* [What to produce]
Print them exactly: the lines from the beginning of the entries below through the line that contains "building: [452,201,492,242] -> none", and only those, with the pictures left out.

▬▬▬

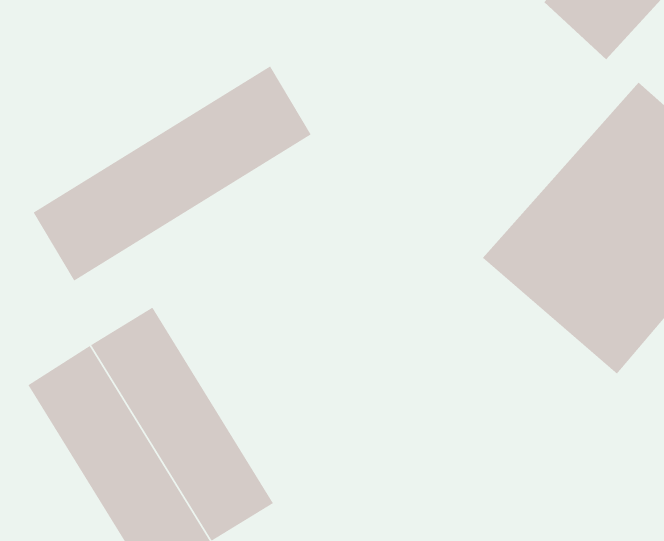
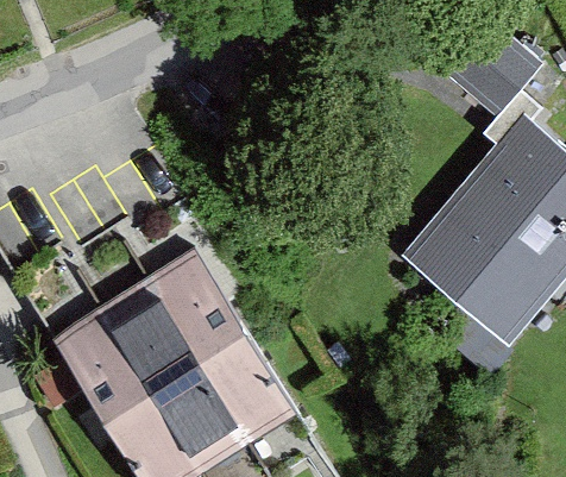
building: [33,65,312,281] -> none
building: none -> [150,258,294,440]

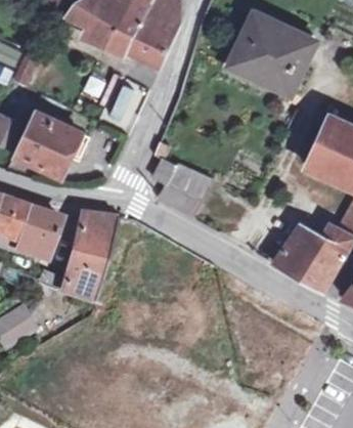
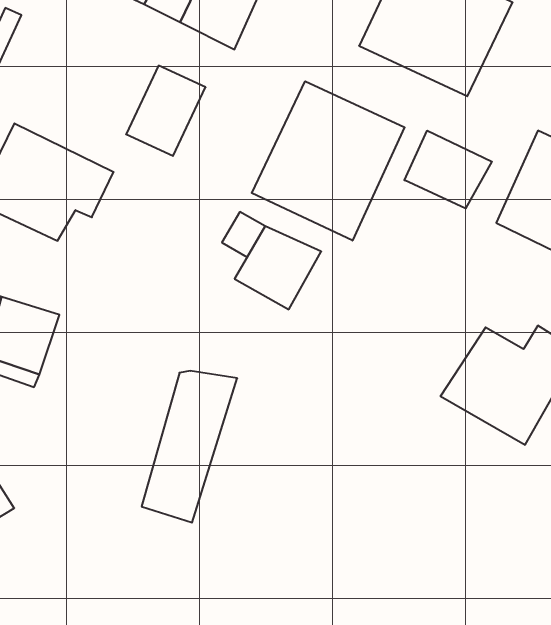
building: none -> [252,81,405,241]
building: none -> [404,131,492,209]
building: [62,214,117,300] -> [142,371,237,523]

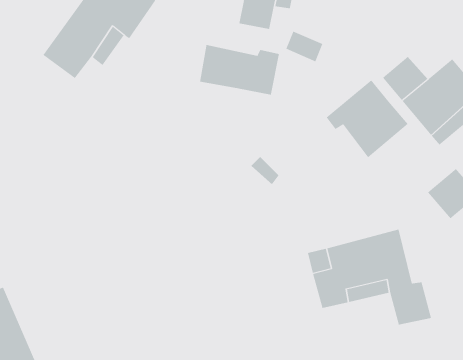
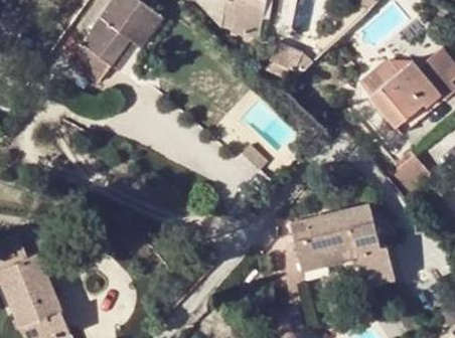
building: [199,44,279,95] -> none
building: [326,80,409,158] -> none

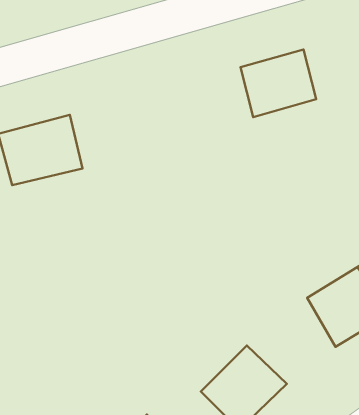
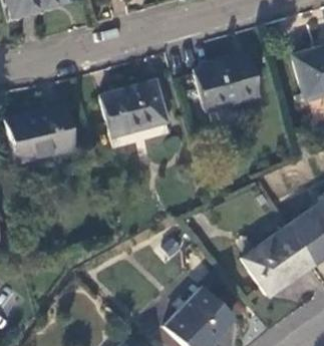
building: none -> [104,83,169,136]

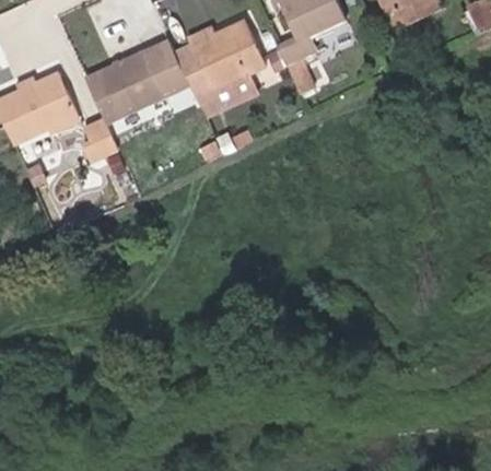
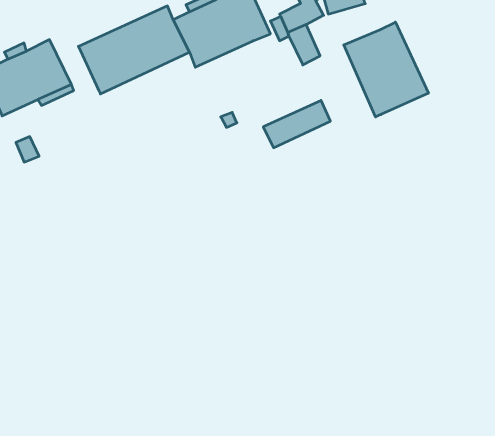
building: none -> [344,22,428,117]
building: [195,72,258,117] -> [263,100,330,148]
building: [81,118,117,161] -> none

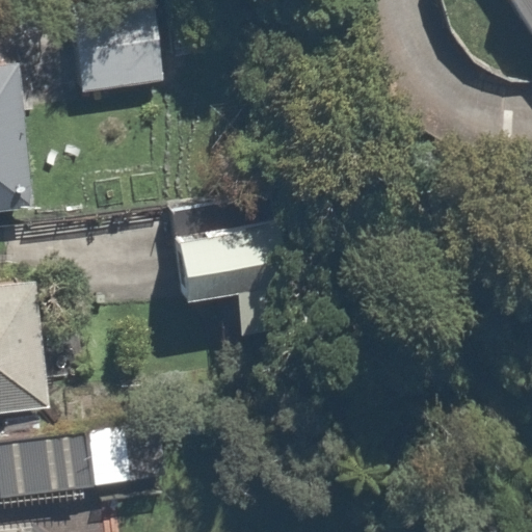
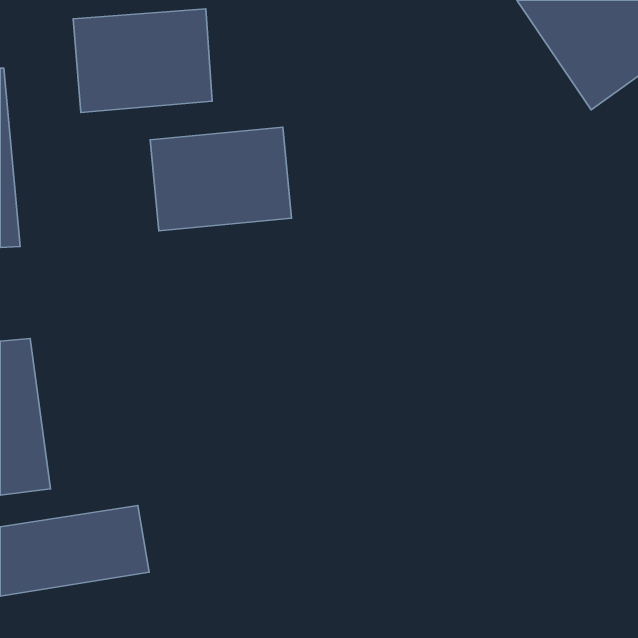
building: [161,220,277,305] -> [150,127,292,231]

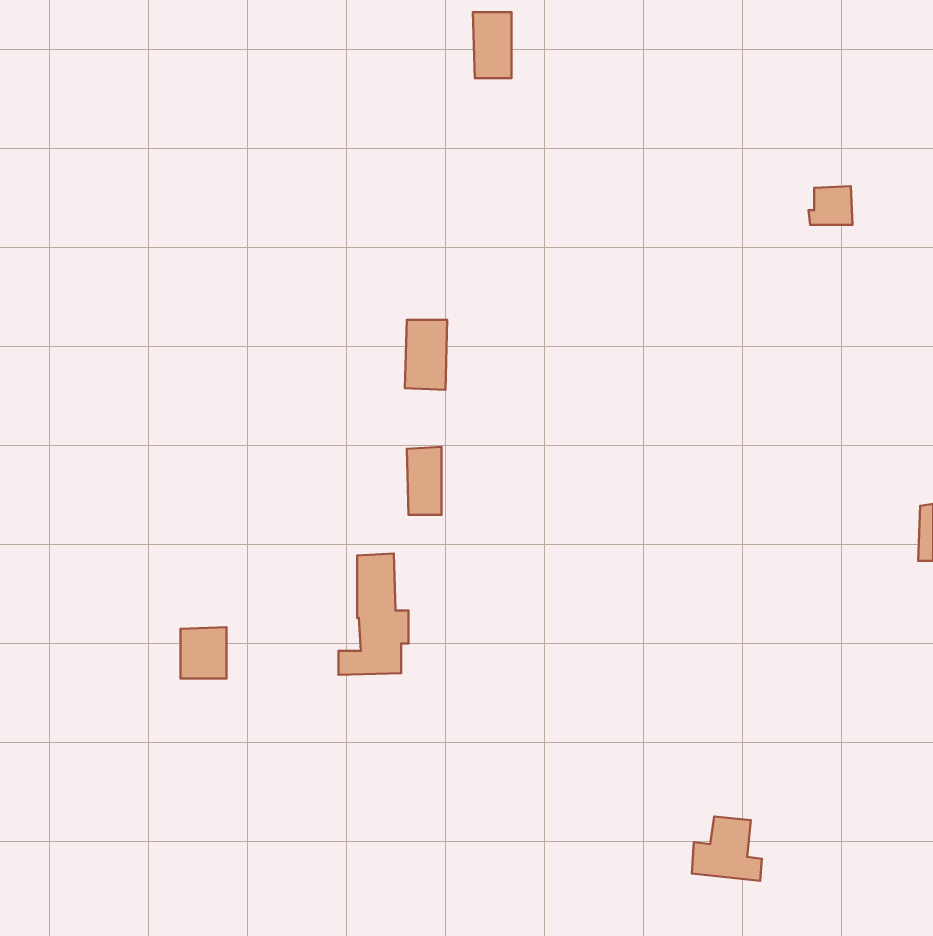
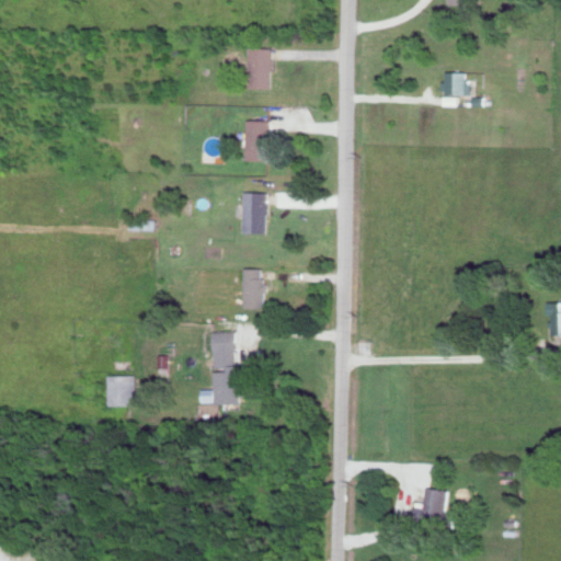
building: [473,12,512,78] -> [247,49,270,89]
building: [808,186,853,225] -> [439,72,466,95]
building: none -> [244,121,267,161]

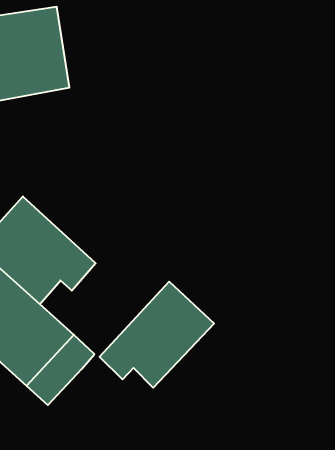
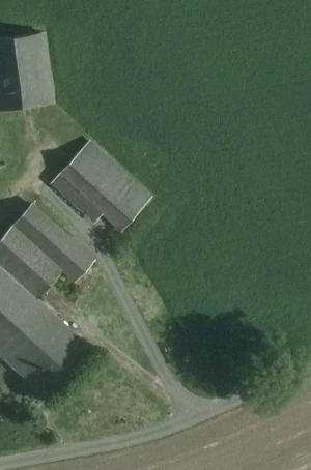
building: none -> [48,136,152,240]
building: [100,282,214,388] -> none

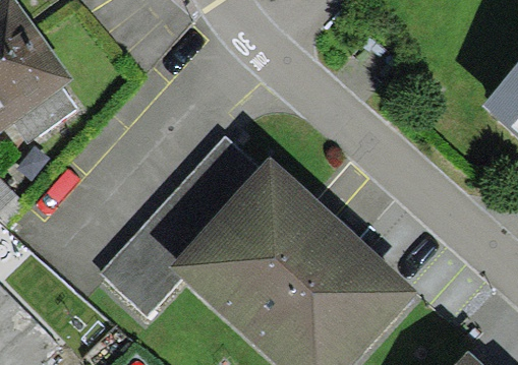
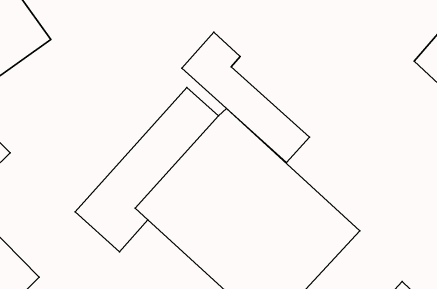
building: none -> [182,32,310,162]

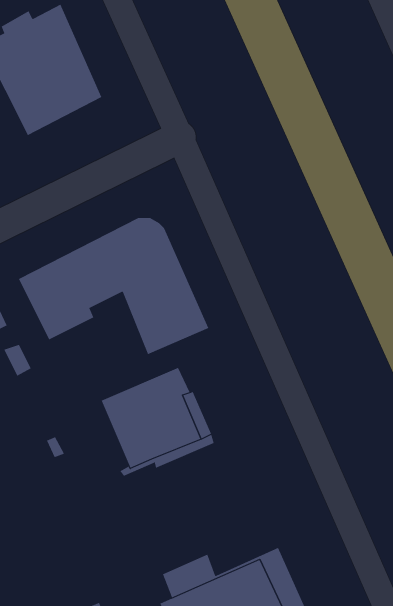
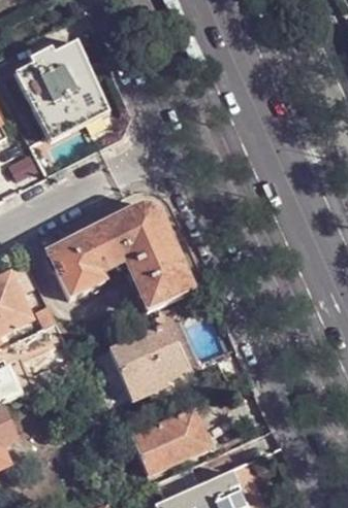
building: none -> [130,409,211,474]

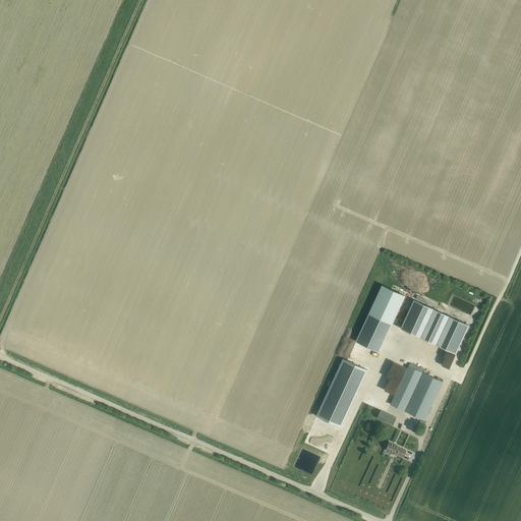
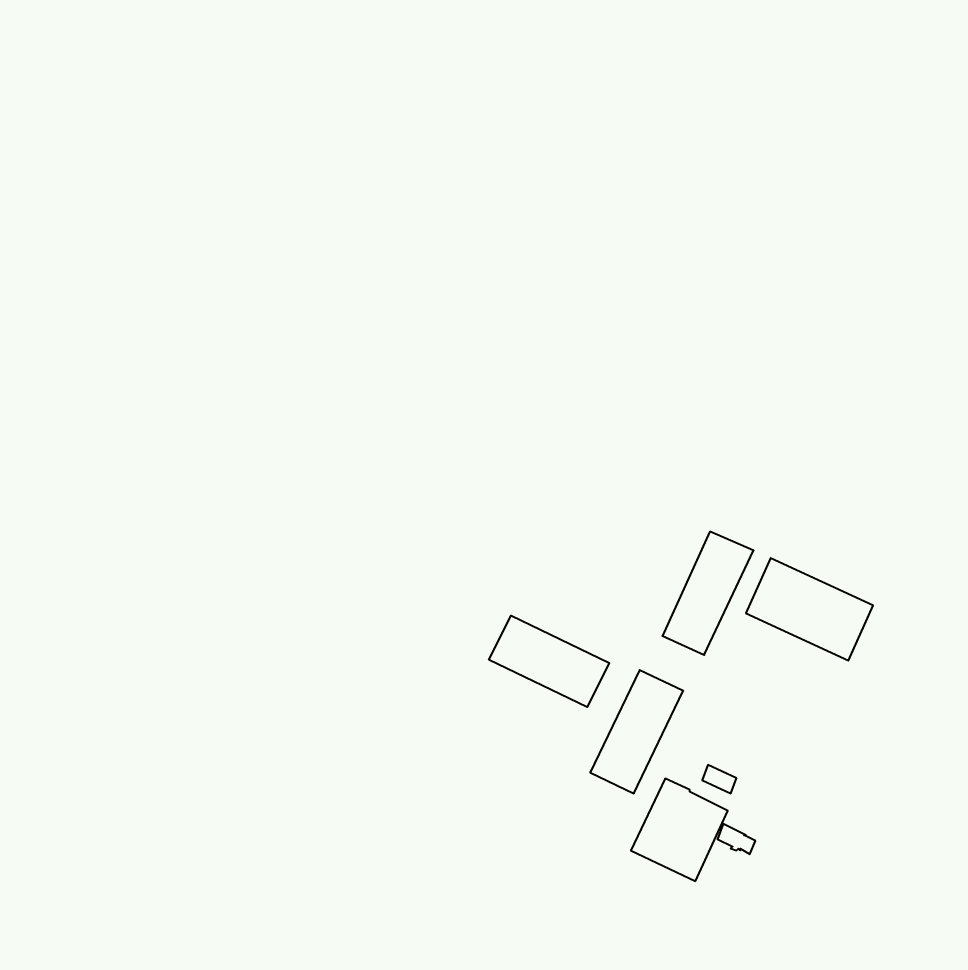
building: none -> [489,616,609,707]
building: [390,365,442,420] -> [631,779,728,881]

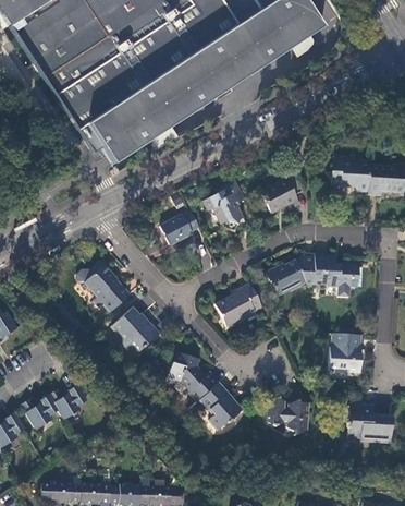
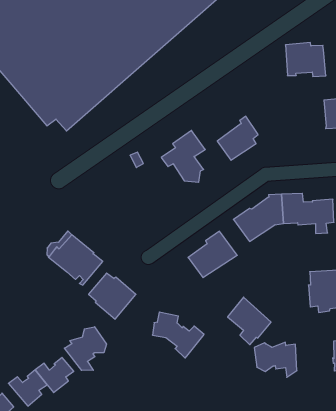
building: [332,157,371,193] -> [285,43,326,76]
building: [162,213,200,244] -> none
building: none -> [64,327,106,370]
building: [202,383,245,431] -> [228,297,271,345]

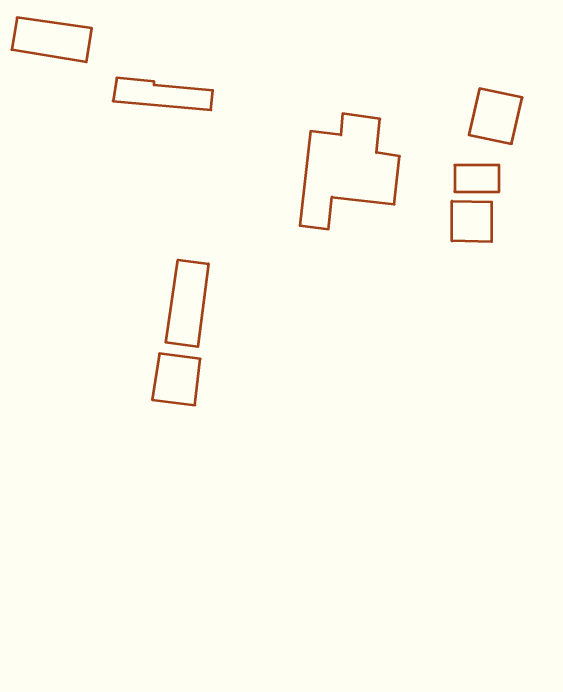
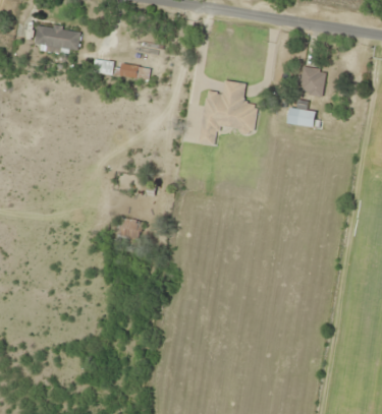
building: [452,201,492,242] -> none
building: [166,260,208,347] -> none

▬▬▬

* [Task response]
building: [33,65,312,281] -> none
building: none -> [150,258,294,440]

building: none -> [252,81,405,241]
building: none -> [404,131,492,209]
building: [62,214,117,300] -> [142,371,237,523]

building: [199,44,279,95] -> none
building: [326,80,409,158] -> none

building: none -> [104,83,169,136]

building: none -> [344,22,428,117]
building: [195,72,258,117] -> [263,100,330,148]
building: [81,118,117,161] -> none

building: [161,220,277,305] -> [150,127,292,231]

building: [473,12,512,78] -> [247,49,270,89]
building: [808,186,853,225] -> [439,72,466,95]
building: none -> [244,121,267,161]

building: none -> [48,136,152,240]
building: [100,282,214,388] -> none

building: none -> [182,32,310,162]

building: none -> [130,409,211,474]

building: none -> [489,616,609,707]
building: [390,365,442,420] -> [631,779,728,881]

building: [332,157,371,193] -> [285,43,326,76]
building: [162,213,200,244] -> none
building: none -> [64,327,106,370]
building: [202,383,245,431] -> [228,297,271,345]

building: [452,201,492,242] -> none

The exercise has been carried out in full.